----- INFORMATION SHOWN

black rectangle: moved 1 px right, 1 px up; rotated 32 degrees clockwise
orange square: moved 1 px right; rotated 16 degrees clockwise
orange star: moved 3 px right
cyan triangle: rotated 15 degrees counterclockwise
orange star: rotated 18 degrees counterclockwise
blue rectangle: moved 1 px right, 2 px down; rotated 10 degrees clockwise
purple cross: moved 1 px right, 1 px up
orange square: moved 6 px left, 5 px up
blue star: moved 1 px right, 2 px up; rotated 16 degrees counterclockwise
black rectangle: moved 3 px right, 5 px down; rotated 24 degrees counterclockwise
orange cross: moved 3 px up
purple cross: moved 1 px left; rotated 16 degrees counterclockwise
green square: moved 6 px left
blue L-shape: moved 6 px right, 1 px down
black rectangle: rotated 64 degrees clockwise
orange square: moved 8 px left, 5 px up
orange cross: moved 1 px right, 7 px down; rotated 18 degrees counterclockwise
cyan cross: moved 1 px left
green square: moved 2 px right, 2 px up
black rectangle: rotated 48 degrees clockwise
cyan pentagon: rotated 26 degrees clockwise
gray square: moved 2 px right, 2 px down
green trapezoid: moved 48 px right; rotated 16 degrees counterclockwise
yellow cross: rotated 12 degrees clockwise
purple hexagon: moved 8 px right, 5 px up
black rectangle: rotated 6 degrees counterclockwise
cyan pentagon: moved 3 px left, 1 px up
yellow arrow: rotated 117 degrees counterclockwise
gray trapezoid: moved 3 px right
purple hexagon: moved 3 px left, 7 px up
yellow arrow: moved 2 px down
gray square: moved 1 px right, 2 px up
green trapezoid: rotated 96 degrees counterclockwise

----------

• EXERCISE DETAILS
Revise the data above by replacing every occurrence of "counterclockwise" with "anticlockwise", leaving everything else unchanged.

• TASK ANSWER
black rectangle: moved 1 px right, 1 px up; rotated 32 degrees clockwise
orange square: moved 1 px right; rotated 16 degrees clockwise
orange star: moved 3 px right
cyan triangle: rotated 15 degrees anticlockwise
orange star: rotated 18 degrees anticlockwise
blue rectangle: moved 1 px right, 2 px down; rotated 10 degrees clockwise
purple cross: moved 1 px right, 1 px up
orange square: moved 6 px left, 5 px up
blue star: moved 1 px right, 2 px up; rotated 16 degrees anticlockwise
black rectangle: moved 3 px right, 5 px down; rotated 24 degrees anticlockwise
orange cross: moved 3 px up
purple cross: moved 1 px left; rotated 16 degrees anticlockwise
green square: moved 6 px left
blue L-shape: moved 6 px right, 1 px down
black rectangle: rotated 64 degrees clockwise
orange square: moved 8 px left, 5 px up
orange cross: moved 1 px right, 7 px down; rotated 18 degrees anticlockwise
cyan cross: moved 1 px left
green square: moved 2 px right, 2 px up
black rectangle: rotated 48 degrees clockwise
cyan pentagon: rotated 26 degrees clockwise
gray square: moved 2 px right, 2 px down
green trapezoid: moved 48 px right; rotated 16 degrees anticlockwise
yellow cross: rotated 12 degrees clockwise
purple hexagon: moved 8 px right, 5 px up
black rectangle: rotated 6 degrees anticlockwise
cyan pentagon: moved 3 px left, 1 px up
yellow arrow: rotated 117 degrees anticlockwise
gray trapezoid: moved 3 px right
purple hexagon: moved 3 px left, 7 px up
yellow arrow: moved 2 px down
gray square: moved 1 px right, 2 px up
green trapezoid: rotated 96 degrees anticlockwise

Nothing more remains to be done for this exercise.